## Work order
Pictures left aside, return the lines below exactly, from the one with "JOY pin VRY: D0 -> D5" to the end, including both ends.

## Data extracts
-=-=-
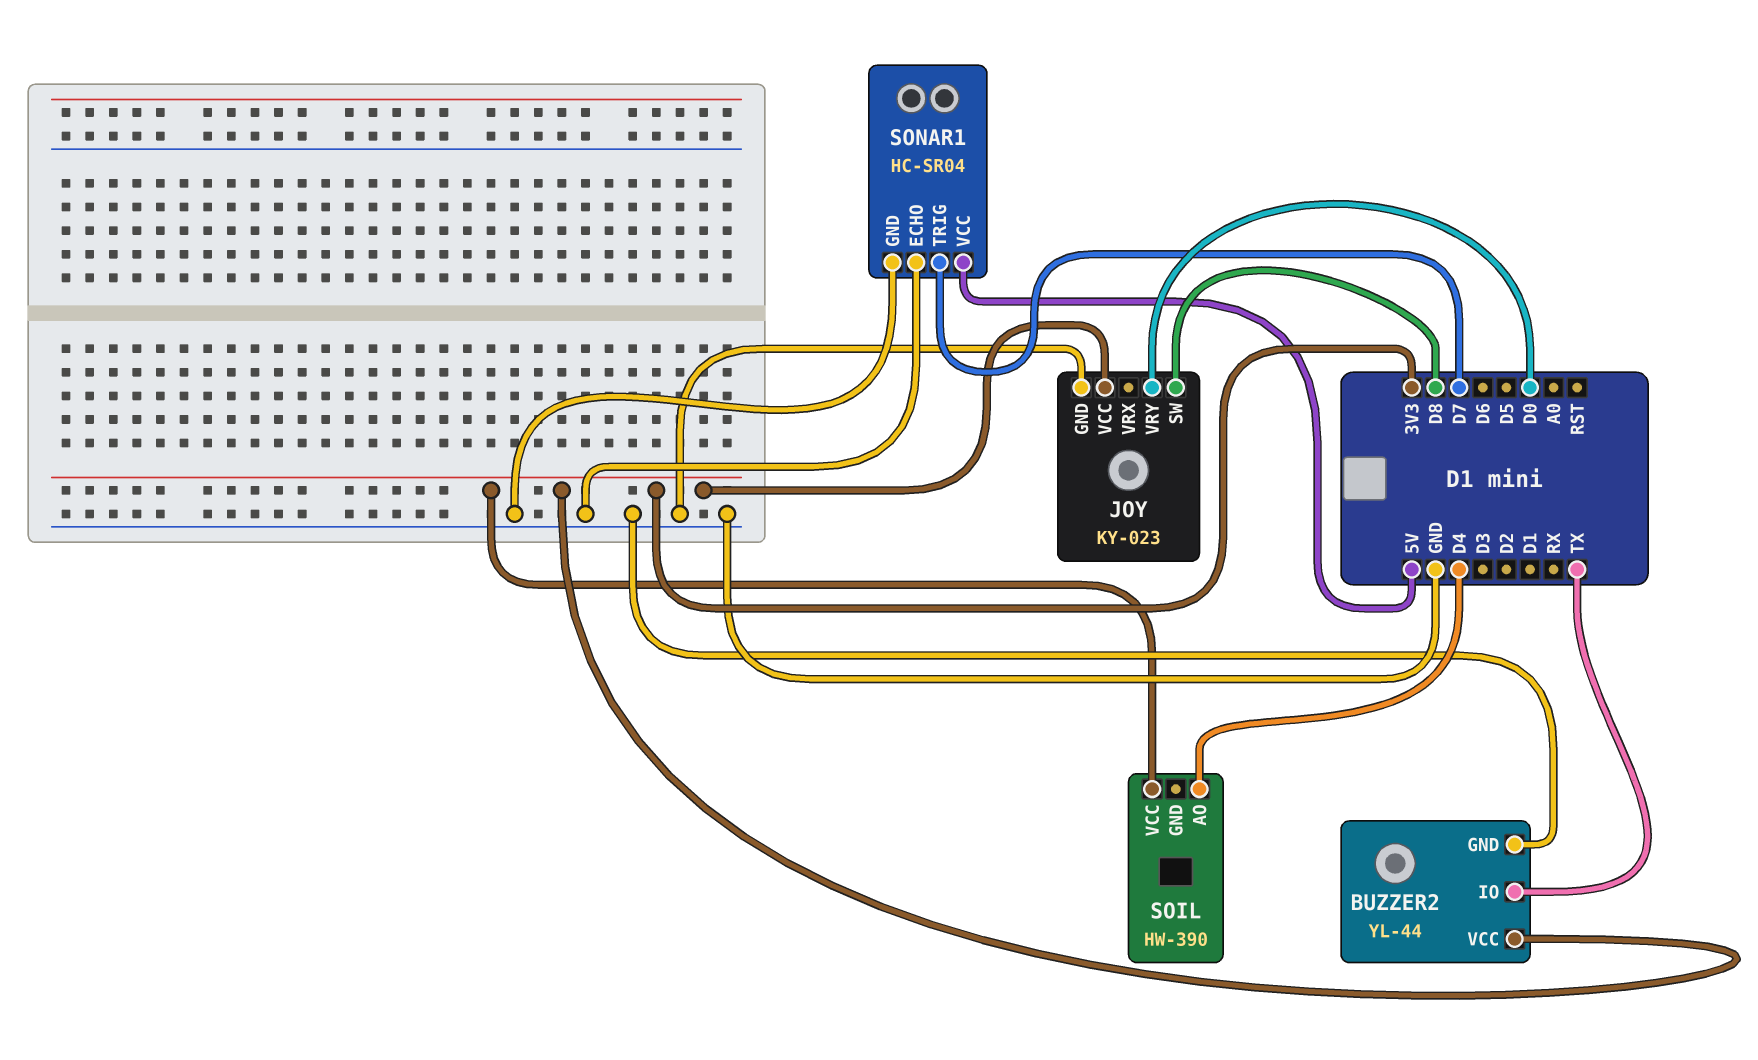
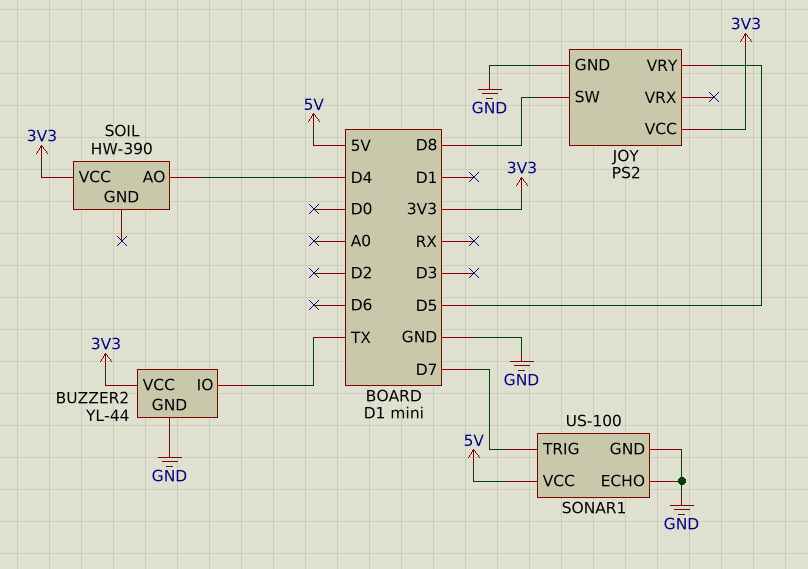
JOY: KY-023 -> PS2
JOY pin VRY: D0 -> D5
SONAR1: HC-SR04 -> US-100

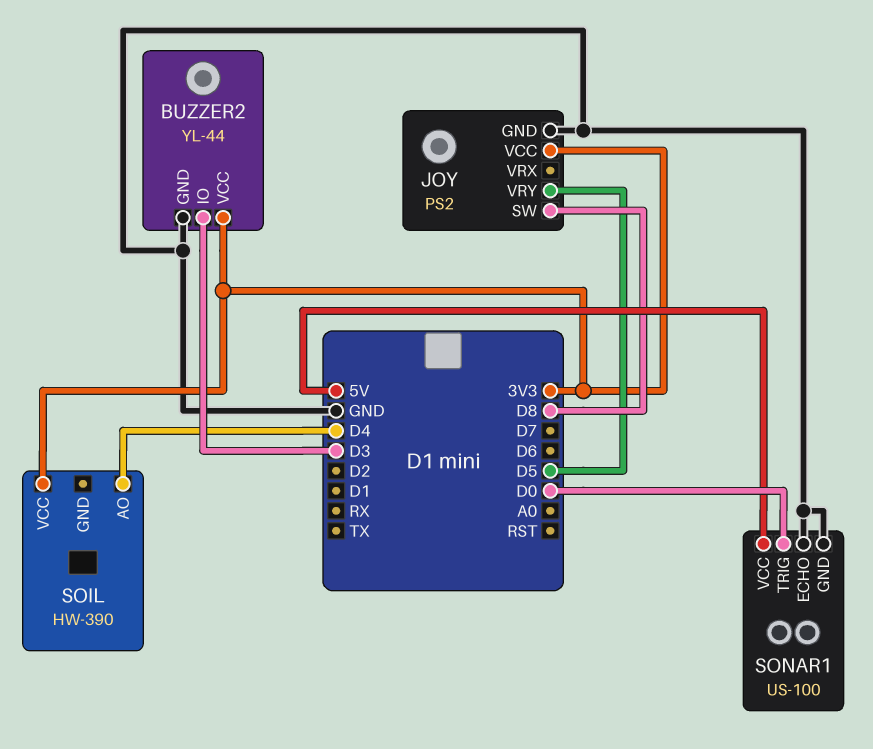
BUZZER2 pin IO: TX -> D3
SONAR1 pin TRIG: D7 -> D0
-=-=-
## Answer to the exercise
JOY pin VRY: D0 -> D5
SONAR1: HC-SR04 -> US-100

BUZZER2 pin IO: TX -> D3
SONAR1 pin TRIG: D7 -> D0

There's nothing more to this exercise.